---- Entries supplied
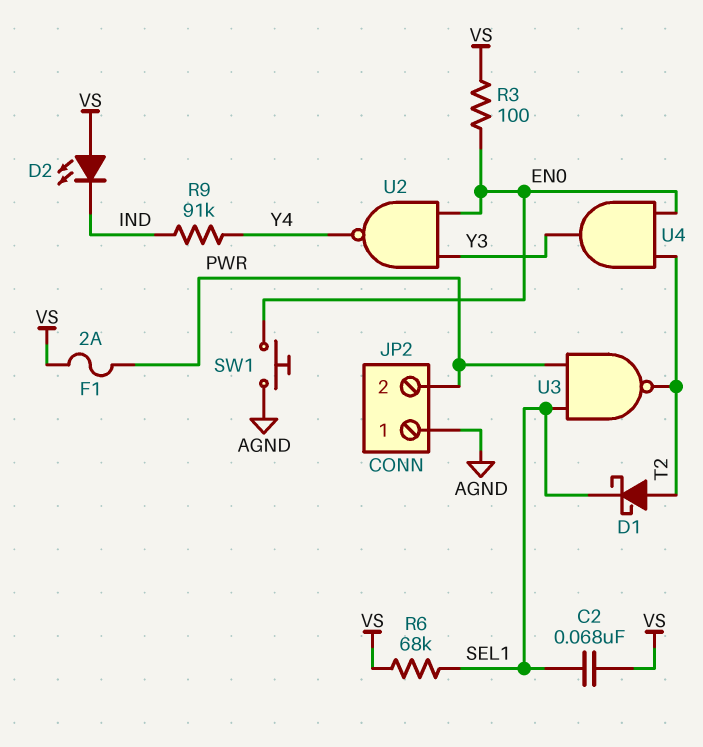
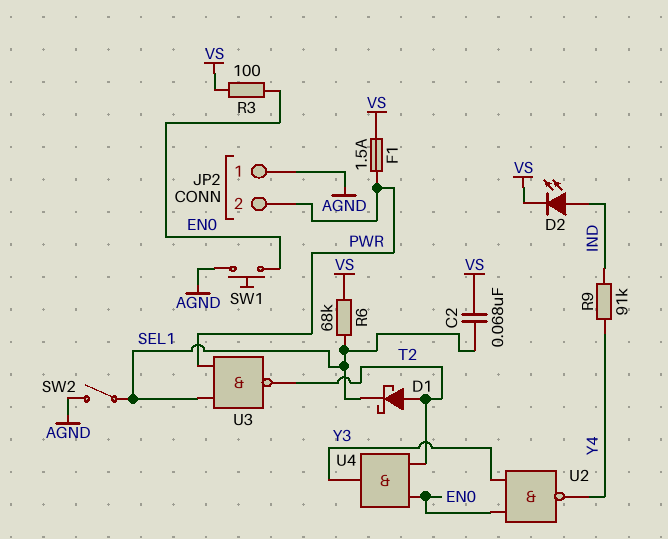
D2: LED (A VS, K IND) -> LED (A IND, K VS)
F1: 2A (PWR, VS) -> 1.5A (PWR, VS)
SW2: none -> switch (AGND, SEL1)

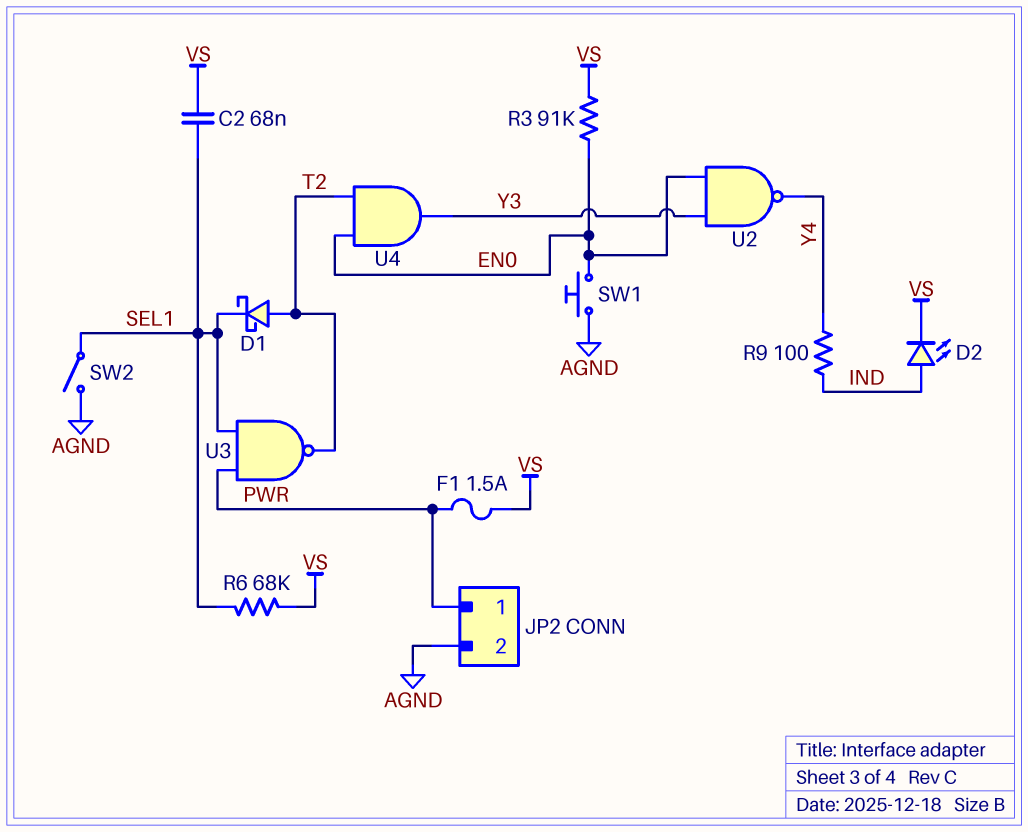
JP2 pin 1: AGND -> PWR
JP2 pin 2: PWR -> AGND
R3: 100 (EN0, VS) -> 91k (EN0, VS)
R9: 91k (IND, Y4) -> 100 (IND, Y4)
--------
[Work required] Each line above with the string "AGND" should be reported in full.

[Response area]
SW2: none -> switch (AGND, SEL1)
JP2 pin 1: AGND -> PWR
JP2 pin 2: PWR -> AGND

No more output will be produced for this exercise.